Please change "centreline" to "centerline" throughout the listing below and write out its text again with nothing else altered. Leave out the pictures.

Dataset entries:
§
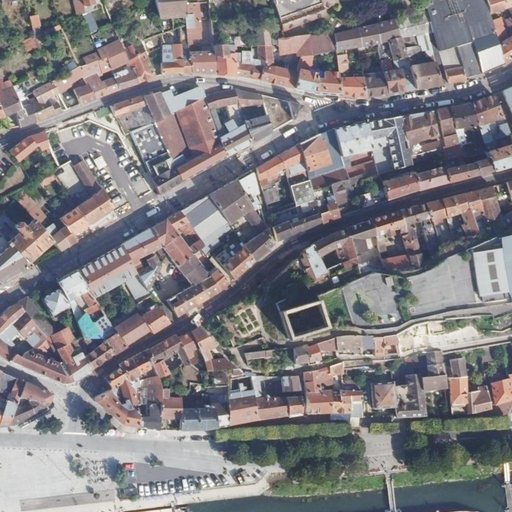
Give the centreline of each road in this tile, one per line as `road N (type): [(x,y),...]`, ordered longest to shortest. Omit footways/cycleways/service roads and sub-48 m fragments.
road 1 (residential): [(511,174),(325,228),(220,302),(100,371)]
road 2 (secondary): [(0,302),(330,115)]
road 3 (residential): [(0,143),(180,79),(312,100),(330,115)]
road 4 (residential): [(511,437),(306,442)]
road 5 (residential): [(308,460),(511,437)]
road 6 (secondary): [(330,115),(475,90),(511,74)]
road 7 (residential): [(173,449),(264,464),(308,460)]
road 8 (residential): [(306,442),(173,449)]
§
Solution for this task:
Give the centerline of each road in this tile, one per line as `road N (type): [(x,y),...]`, ordered longest to shortest. Omit footways/cycleways/service roads and sub-48 m fragments.
road 1 (residential): [(511,174),(325,228),(220,302),(100,371)]
road 2 (secondary): [(0,302),(330,115)]
road 3 (residential): [(0,143),(180,79),(312,100),(330,115)]
road 4 (residential): [(511,437),(306,442)]
road 5 (residential): [(308,460),(511,437)]
road 6 (secondary): [(330,115),(475,90),(511,74)]
road 7 (residential): [(173,449),(264,464),(308,460)]
road 8 (residential): [(306,442),(173,449)]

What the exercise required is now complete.